REQUIRED WORK
Extract each line of the data and write it out again exactly.
- - - - -
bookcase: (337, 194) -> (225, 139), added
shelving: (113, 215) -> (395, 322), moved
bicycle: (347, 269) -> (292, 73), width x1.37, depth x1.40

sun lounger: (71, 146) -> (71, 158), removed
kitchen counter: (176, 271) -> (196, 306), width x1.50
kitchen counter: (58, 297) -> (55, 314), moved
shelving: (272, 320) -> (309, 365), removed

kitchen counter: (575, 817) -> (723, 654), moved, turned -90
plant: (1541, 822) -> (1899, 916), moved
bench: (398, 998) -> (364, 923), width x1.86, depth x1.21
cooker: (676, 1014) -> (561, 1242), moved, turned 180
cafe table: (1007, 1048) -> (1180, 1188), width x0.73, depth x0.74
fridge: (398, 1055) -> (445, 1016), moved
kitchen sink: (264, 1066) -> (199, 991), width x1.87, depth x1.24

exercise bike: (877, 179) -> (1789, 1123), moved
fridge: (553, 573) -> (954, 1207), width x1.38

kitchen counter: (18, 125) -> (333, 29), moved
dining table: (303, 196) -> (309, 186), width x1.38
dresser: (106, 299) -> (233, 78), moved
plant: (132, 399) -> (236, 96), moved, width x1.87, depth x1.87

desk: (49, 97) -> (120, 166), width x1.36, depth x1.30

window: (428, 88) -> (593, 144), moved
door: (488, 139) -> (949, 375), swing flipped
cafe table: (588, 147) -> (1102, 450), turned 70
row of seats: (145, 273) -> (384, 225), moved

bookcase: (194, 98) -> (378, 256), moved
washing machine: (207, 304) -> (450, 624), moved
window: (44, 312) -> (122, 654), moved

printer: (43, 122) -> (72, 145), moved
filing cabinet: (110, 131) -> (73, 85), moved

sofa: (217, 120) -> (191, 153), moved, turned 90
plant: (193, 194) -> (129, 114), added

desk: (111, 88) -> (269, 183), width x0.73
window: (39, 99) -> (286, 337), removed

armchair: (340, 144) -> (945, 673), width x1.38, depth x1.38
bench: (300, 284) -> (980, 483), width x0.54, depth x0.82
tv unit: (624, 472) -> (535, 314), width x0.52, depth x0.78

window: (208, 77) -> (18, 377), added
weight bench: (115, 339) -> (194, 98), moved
- - - - -
RESPONSE BELOW
bookcase: (337, 194) -> (225, 139), added
shelving: (113, 215) -> (395, 322), moved
bicycle: (347, 269) -> (292, 73), width x1.37, depth x1.40

sun lounger: (71, 146) -> (71, 158), removed
kitchen counter: (176, 271) -> (196, 306), width x1.50
kitchen counter: (58, 297) -> (55, 314), moved
shelving: (272, 320) -> (309, 365), removed

kitchen counter: (575, 817) -> (723, 654), moved, turned -90
plant: (1541, 822) -> (1899, 916), moved
bench: (398, 998) -> (364, 923), width x1.86, depth x1.21
cooker: (676, 1014) -> (561, 1242), moved, turned 180
cafe table: (1007, 1048) -> (1180, 1188), width x0.73, depth x0.74
fridge: (398, 1055) -> (445, 1016), moved
kitchen sink: (264, 1066) -> (199, 991), width x1.87, depth x1.24

exercise bike: (877, 179) -> (1789, 1123), moved
fridge: (553, 573) -> (954, 1207), width x1.38

kitchen counter: (18, 125) -> (333, 29), moved
dining table: (303, 196) -> (309, 186), width x1.38
dresser: (106, 299) -> (233, 78), moved
plant: (132, 399) -> (236, 96), moved, width x1.87, depth x1.87

desk: (49, 97) -> (120, 166), width x1.36, depth x1.30

window: (428, 88) -> (593, 144), moved
door: (488, 139) -> (949, 375), swing flipped
cafe table: (588, 147) -> (1102, 450), turned 70
row of seats: (145, 273) -> (384, 225), moved

bookcase: (194, 98) -> (378, 256), moved
washing machine: (207, 304) -> (450, 624), moved
window: (44, 312) -> (122, 654), moved

printer: (43, 122) -> (72, 145), moved
filing cabinet: (110, 131) -> (73, 85), moved

sofa: (217, 120) -> (191, 153), moved, turned 90
plant: (193, 194) -> (129, 114), added

desk: (111, 88) -> (269, 183), width x0.73
window: (39, 99) -> (286, 337), removed

armchair: (340, 144) -> (945, 673), width x1.38, depth x1.38
bench: (300, 284) -> (980, 483), width x0.54, depth x0.82
tv unit: (624, 472) -> (535, 314), width x0.52, depth x0.78

window: (208, 77) -> (18, 377), added
weight bench: (115, 339) -> (194, 98), moved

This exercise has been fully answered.